# [Task inputs]
———
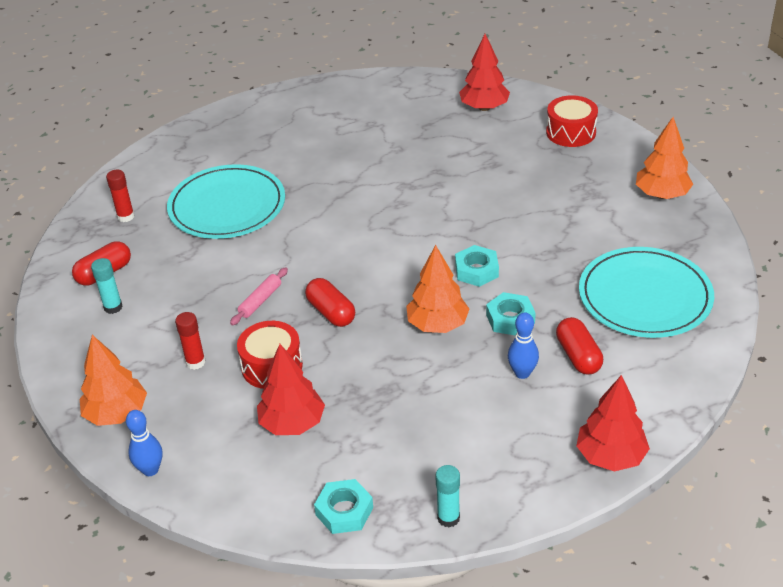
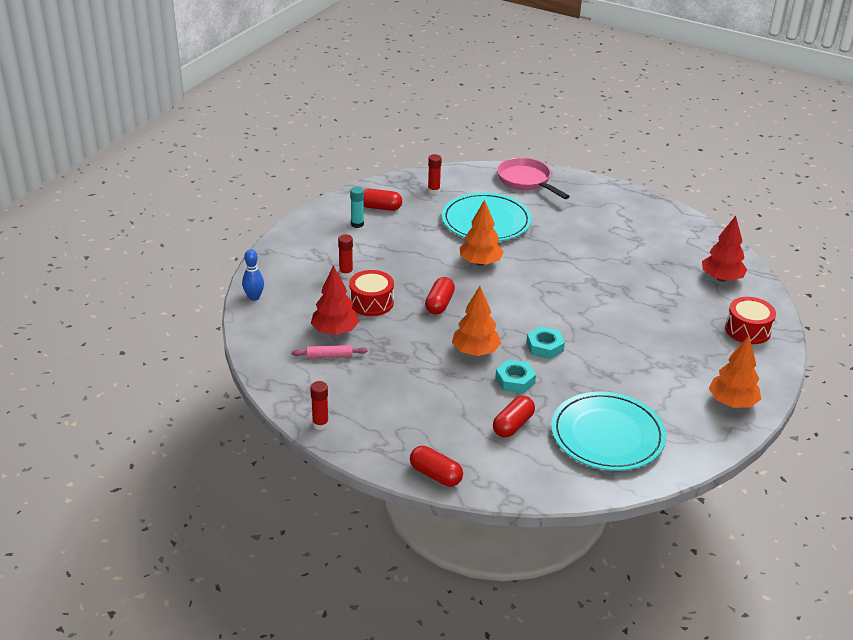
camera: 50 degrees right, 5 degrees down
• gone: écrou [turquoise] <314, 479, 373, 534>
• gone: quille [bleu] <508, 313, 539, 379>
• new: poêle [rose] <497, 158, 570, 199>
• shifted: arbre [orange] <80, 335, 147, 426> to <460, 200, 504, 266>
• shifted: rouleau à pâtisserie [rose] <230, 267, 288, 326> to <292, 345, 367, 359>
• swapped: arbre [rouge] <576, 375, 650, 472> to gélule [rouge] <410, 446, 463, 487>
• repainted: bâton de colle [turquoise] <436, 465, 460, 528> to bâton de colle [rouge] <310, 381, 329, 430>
———
# [Work instruction]
Give the number of lines in the data that contain "turquoise", with no other words.

# [Output]
2